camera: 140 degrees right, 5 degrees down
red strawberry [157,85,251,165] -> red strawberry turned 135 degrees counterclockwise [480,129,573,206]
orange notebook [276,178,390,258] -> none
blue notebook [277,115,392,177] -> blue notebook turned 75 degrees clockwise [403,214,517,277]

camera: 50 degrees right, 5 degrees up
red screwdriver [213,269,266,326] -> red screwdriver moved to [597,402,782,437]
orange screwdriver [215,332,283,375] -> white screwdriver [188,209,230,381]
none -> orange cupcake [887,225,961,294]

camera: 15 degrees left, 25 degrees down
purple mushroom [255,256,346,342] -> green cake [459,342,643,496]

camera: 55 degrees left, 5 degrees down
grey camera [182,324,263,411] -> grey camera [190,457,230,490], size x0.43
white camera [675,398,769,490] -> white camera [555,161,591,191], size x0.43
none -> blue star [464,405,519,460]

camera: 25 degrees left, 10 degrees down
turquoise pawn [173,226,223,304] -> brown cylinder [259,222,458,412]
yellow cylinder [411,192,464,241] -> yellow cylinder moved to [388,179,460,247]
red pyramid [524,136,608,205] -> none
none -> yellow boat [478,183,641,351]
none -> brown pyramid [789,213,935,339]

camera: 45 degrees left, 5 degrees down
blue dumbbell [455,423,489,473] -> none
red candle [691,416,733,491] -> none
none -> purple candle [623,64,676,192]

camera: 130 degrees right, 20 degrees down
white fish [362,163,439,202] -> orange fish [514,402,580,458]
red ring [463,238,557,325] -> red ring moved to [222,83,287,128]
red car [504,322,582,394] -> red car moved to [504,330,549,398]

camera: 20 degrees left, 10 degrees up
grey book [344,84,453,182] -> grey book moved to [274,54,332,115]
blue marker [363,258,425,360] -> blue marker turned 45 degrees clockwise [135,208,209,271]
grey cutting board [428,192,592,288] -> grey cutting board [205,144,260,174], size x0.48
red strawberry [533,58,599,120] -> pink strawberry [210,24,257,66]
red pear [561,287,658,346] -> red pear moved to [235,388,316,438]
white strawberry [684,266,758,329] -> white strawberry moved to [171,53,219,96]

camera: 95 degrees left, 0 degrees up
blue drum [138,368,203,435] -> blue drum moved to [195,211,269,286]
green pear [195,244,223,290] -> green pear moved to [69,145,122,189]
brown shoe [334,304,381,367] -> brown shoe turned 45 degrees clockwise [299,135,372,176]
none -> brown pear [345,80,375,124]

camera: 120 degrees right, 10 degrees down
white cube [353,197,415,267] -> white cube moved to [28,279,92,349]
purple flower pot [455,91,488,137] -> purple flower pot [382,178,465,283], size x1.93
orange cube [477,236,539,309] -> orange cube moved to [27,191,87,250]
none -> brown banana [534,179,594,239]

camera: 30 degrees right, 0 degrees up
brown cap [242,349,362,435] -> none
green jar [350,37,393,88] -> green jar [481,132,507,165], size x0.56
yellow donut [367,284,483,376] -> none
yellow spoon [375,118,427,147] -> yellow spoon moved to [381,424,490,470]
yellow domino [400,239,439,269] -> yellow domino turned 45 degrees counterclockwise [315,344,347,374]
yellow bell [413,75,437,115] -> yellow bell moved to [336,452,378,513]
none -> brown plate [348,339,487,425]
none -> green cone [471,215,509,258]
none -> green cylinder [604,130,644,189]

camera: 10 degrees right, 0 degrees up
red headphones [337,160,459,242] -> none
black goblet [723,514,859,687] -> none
● ● ● ●
TO DO » Filter the data down to the lines that contain the string "candle", and copy them.

WRITTEN SOLUTION »
red candle [691,416,733,491] -> none
none -> purple candle [623,64,676,192]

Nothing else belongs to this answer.